_Material provided_:

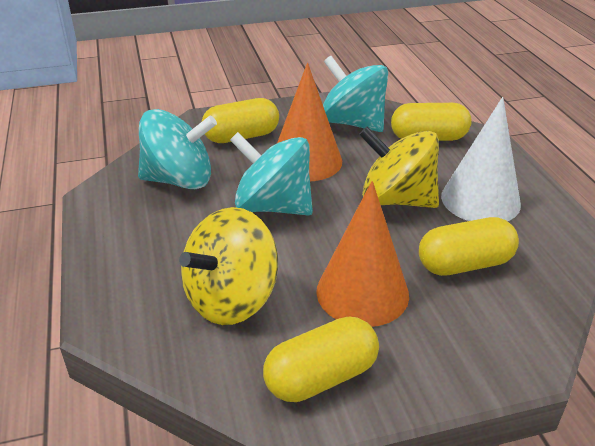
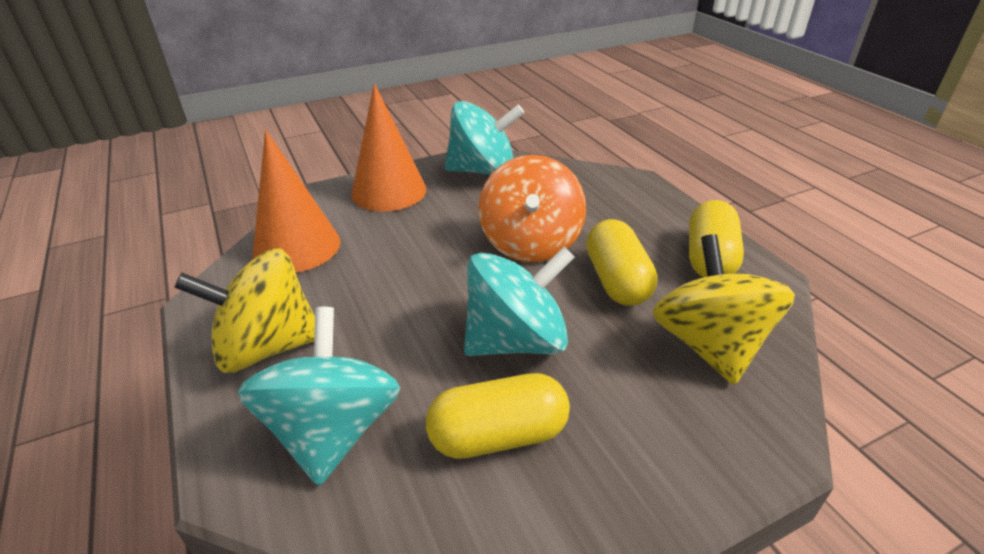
orange spinning top: none = 0 -> [478,155,586,262] = 1
white cone: [441,97,521,221] = 1 -> none = 0
yellow capsule: [202,98,279,143] [263,317,379,402] [391,103,472,141] [419,217,519,276] = 4 -> [426,373,570,459] [586,219,658,306] [689,200,744,277] = 3

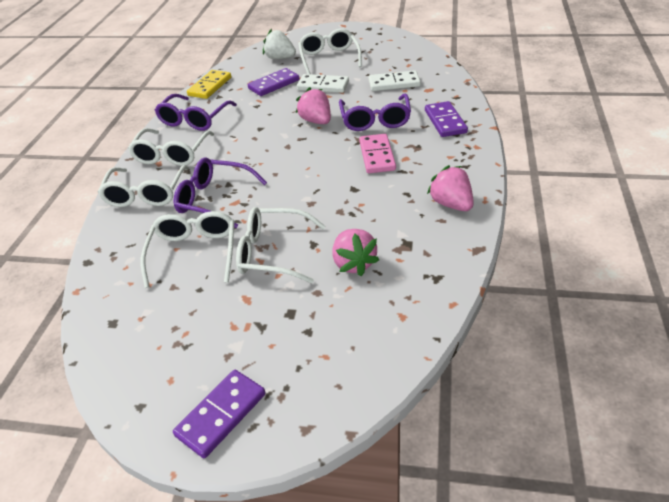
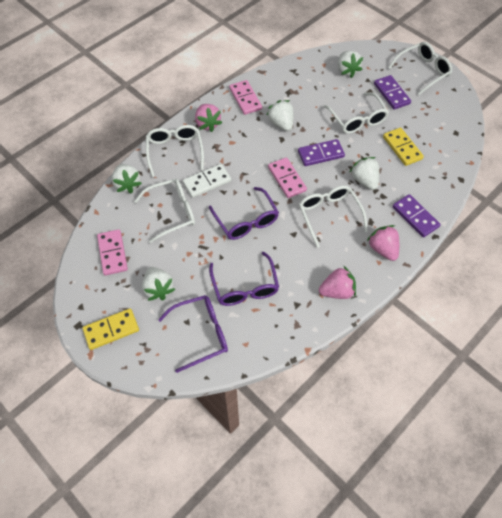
pink domino: [359,134,396,173] = 1 -> [97,229,128,276] [229,80,262,115] [268,157,307,198] = 3
white domino: [297,74,349,93] [369,70,421,91] = 2 -> [183,164,231,198] = 1
white strawberry: [263,29,296,59] = 1 -> [112,164,142,194] [142,267,175,301] [266,100,293,131] [338,51,363,78] [350,157,379,190] = 5
yellow domino: [187,70,231,99] = 1 -> [82,309,139,350] [383,128,424,166] = 2

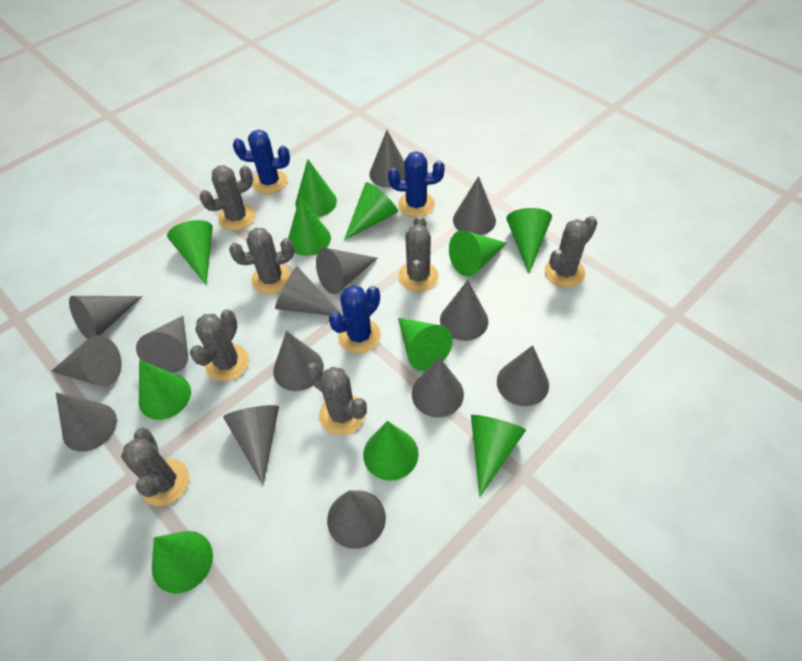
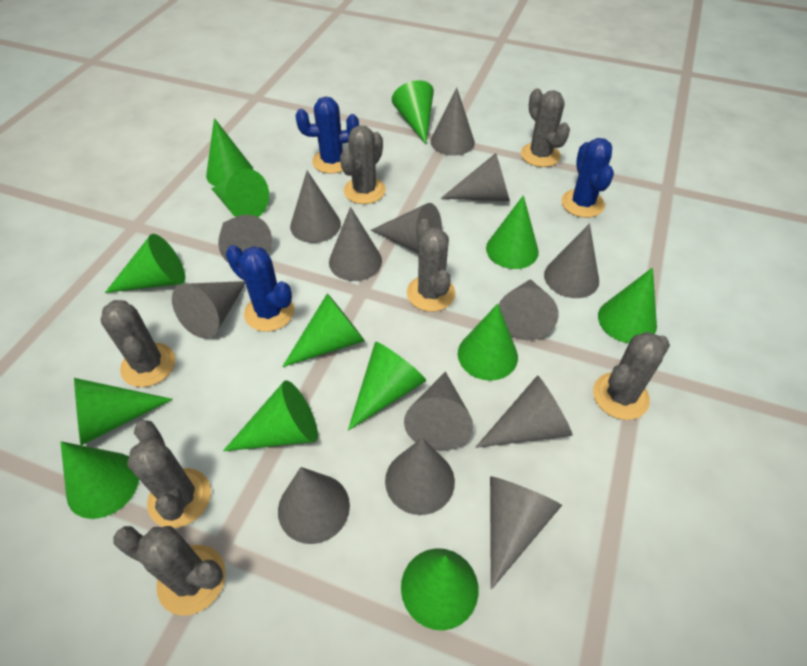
green cone: [139,360,191,420] [152,531,213,594] [167,220,213,285] [288,197,331,256] [295,159,337,217] [344,182,398,240] [363,421,419,481] [398,318,453,371] [449,230,507,277] [471,415,526,497] [506,208,552,274] = 11 -> [61,442,139,519] [74,378,173,445] [105,234,185,293] [206,118,253,186] [212,169,269,217] [223,380,318,451] [282,293,365,367] [348,342,426,431] [392,80,434,144] [401,548,479,630] [458,304,518,381] [486,195,539,269] [598,267,657,343] = 13

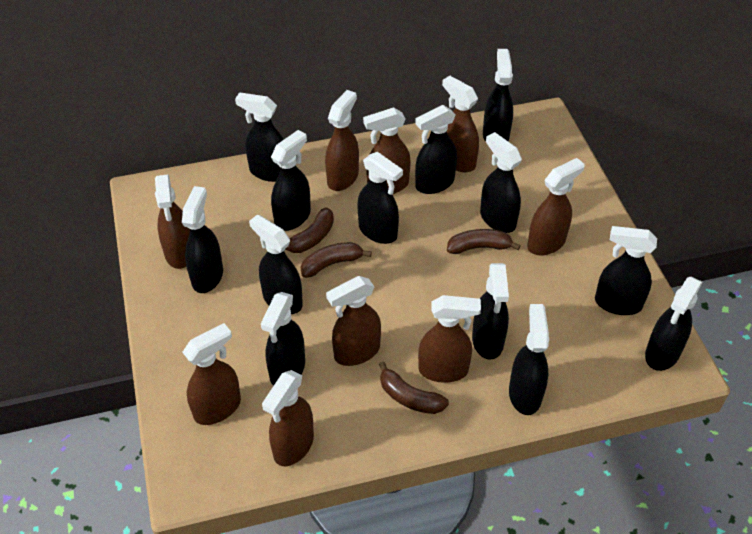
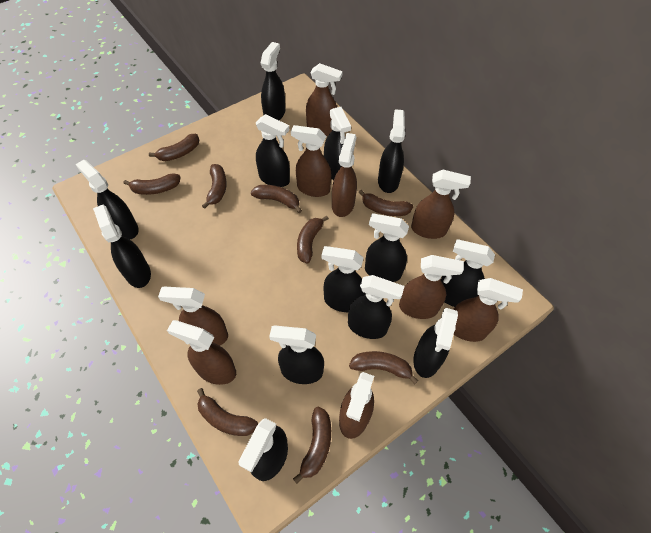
brown banana: [285,207,334,253] [301,242,372,278] [379,361,449,414] [447,229,521,254] = 4 -> [123,173,180,195] [149,134,199,161] [197,388,258,436] [202,164,227,209] [251,185,302,213] [293,407,331,484] [297,216,329,263] [349,351,418,384] [359,190,413,216] = 9

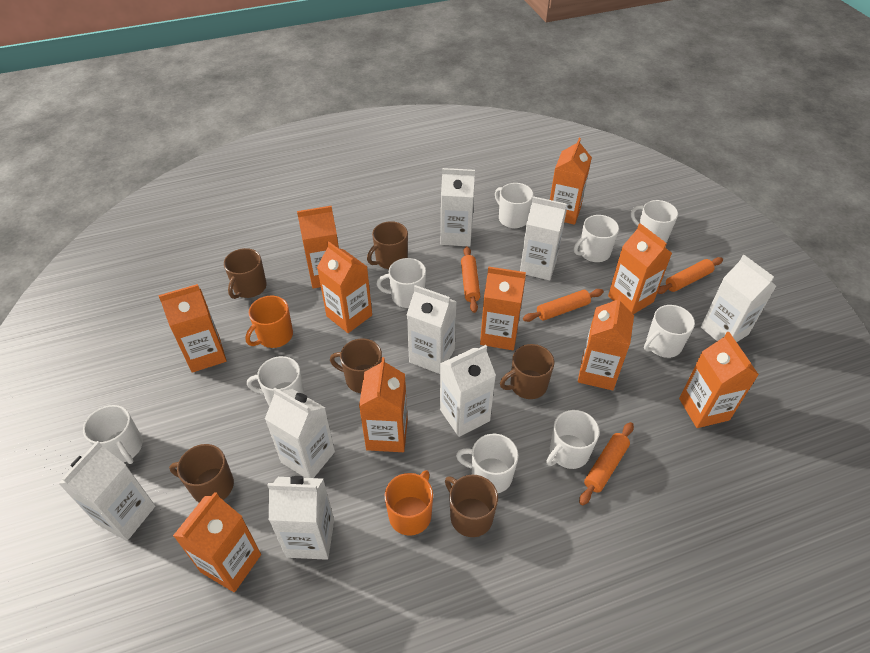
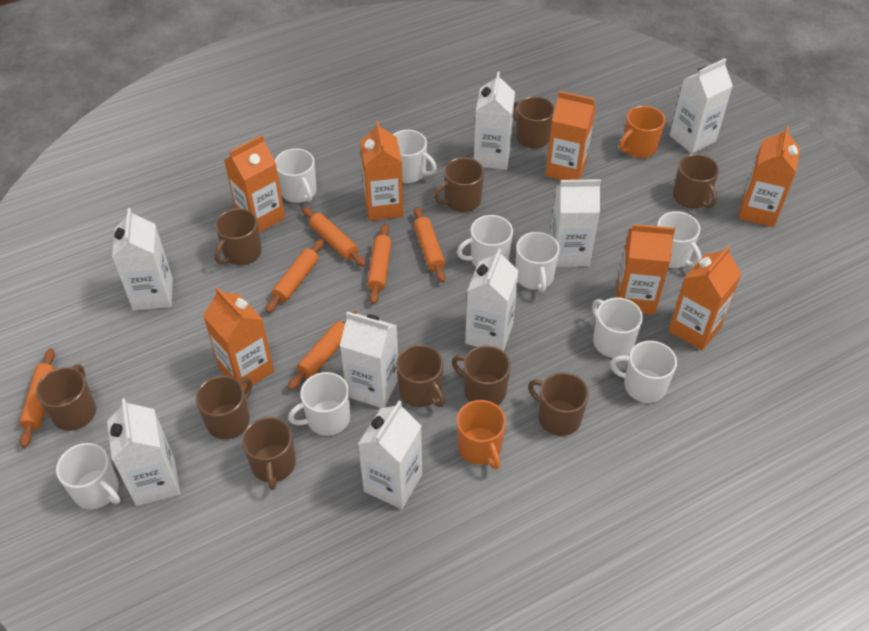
brown mug: [169,444,234,503] [224,248,267,299] [330,338,382,393] [367,221,408,269] [445,475,498,537] [500,344,554,399] = 6 -> [36,364,96,431] [196,376,252,439] [214,209,262,265] [242,417,296,490] [396,345,445,407] [434,157,484,212] [452,346,511,405] [513,96,555,148] [528,372,589,436] [673,154,719,208] = 10
orange carton: [158,284,227,373] [173,492,261,592] [297,206,339,289] [317,241,372,333] [359,357,408,452] [480,267,526,350] [550,138,592,225] [578,295,634,390] [608,223,672,314] [679,332,759,428] = 10 -> [203,287,274,391] [224,135,285,233] [360,121,404,221] [545,91,596,180] [617,224,675,315] [668,246,742,350] [739,126,800,227] = 7
orange rolling pin: [461,246,480,313] [523,289,604,322] [579,422,634,505] [657,257,723,294] = 4 -> [19,349,55,448] [265,239,324,313] [288,311,358,390] [302,207,366,267] [367,224,392,304] [414,207,446,283] = 6

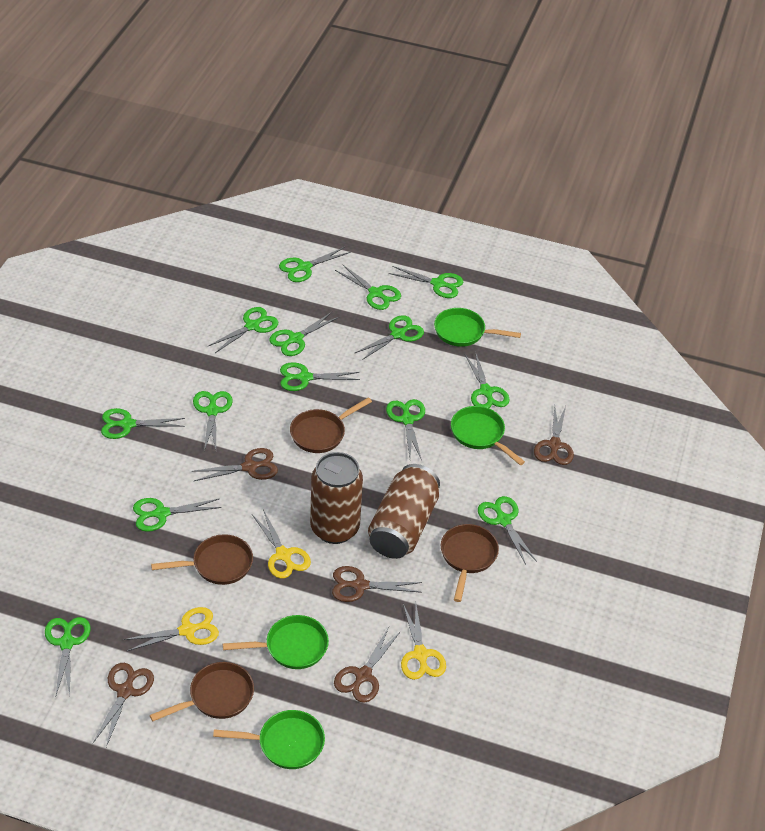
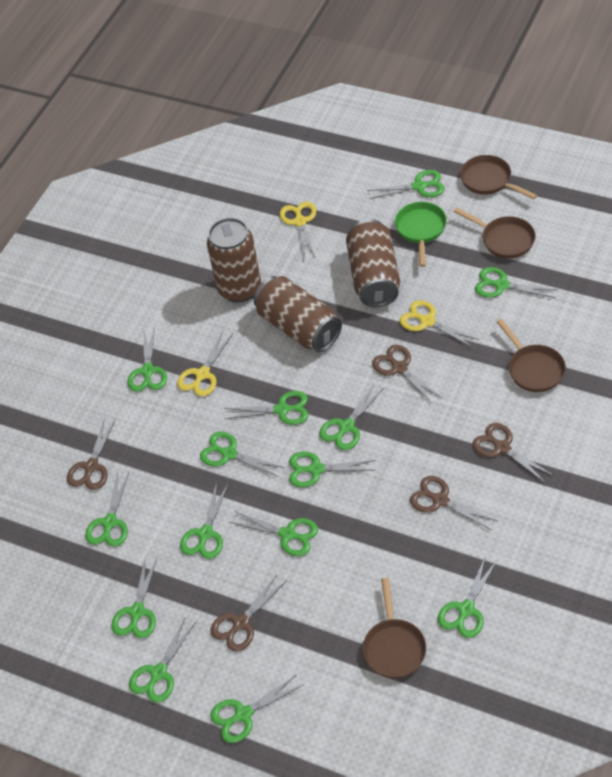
brown can: [310,452,363,544] [368,464,440,559] = 2 -> [207,218,261,303] [254,276,342,352] [346,219,400,307] = 3
green pan: [213,710,325,769] [223,615,329,669] [434,308,521,347] [451,406,525,465] = 4 -> [395,202,447,267] = 1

_Brief_:
What is needed is the data above, retyped exactly, with every picture left out.

_Exercise result_:
orange spinning top: none = 0 -> [478,155,586,262] = 1
white cone: [441,97,521,221] = 1 -> none = 0
yellow capsule: [202,98,279,143] [263,317,379,402] [391,103,472,141] [419,217,519,276] = 4 -> [426,373,570,459] [586,219,658,306] [689,200,744,277] = 3

pink domino: [359,134,396,173] = 1 -> [97,229,128,276] [229,80,262,115] [268,157,307,198] = 3
white domino: [297,74,349,93] [369,70,421,91] = 2 -> [183,164,231,198] = 1
white strawberry: [263,29,296,59] = 1 -> [112,164,142,194] [142,267,175,301] [266,100,293,131] [338,51,363,78] [350,157,379,190] = 5
yellow domino: [187,70,231,99] = 1 -> [82,309,139,350] [383,128,424,166] = 2

green cone: [139,360,191,420] [152,531,213,594] [167,220,213,285] [288,197,331,256] [295,159,337,217] [344,182,398,240] [363,421,419,481] [398,318,453,371] [449,230,507,277] [471,415,526,497] [506,208,552,274] = 11 -> [61,442,139,519] [74,378,173,445] [105,234,185,293] [206,118,253,186] [212,169,269,217] [223,380,318,451] [282,293,365,367] [348,342,426,431] [392,80,434,144] [401,548,479,630] [458,304,518,381] [486,195,539,269] [598,267,657,343] = 13

brown banana: [285,207,334,253] [301,242,372,278] [379,361,449,414] [447,229,521,254] = 4 -> [123,173,180,195] [149,134,199,161] [197,388,258,436] [202,164,227,209] [251,185,302,213] [293,407,331,484] [297,216,329,263] [349,351,418,384] [359,190,413,216] = 9

brown mug: [169,444,234,503] [224,248,267,299] [330,338,382,393] [367,221,408,269] [445,475,498,537] [500,344,554,399] = 6 -> [36,364,96,431] [196,376,252,439] [214,209,262,265] [242,417,296,490] [396,345,445,407] [434,157,484,212] [452,346,511,405] [513,96,555,148] [528,372,589,436] [673,154,719,208] = 10
orange carton: [158,284,227,373] [173,492,261,592] [297,206,339,289] [317,241,372,333] [359,357,408,452] [480,267,526,350] [550,138,592,225] [578,295,634,390] [608,223,672,314] [679,332,759,428] = 10 -> [203,287,274,391] [224,135,285,233] [360,121,404,221] [545,91,596,180] [617,224,675,315] [668,246,742,350] [739,126,800,227] = 7
orange rolling pin: [461,246,480,313] [523,289,604,322] [579,422,634,505] [657,257,723,294] = 4 -> [19,349,55,448] [265,239,324,313] [288,311,358,390] [302,207,366,267] [367,224,392,304] [414,207,446,283] = 6

brown can: [310,452,363,544] [368,464,440,559] = 2 -> [207,218,261,303] [254,276,342,352] [346,219,400,307] = 3
green pan: [213,710,325,769] [223,615,329,669] [434,308,521,347] [451,406,525,465] = 4 -> [395,202,447,267] = 1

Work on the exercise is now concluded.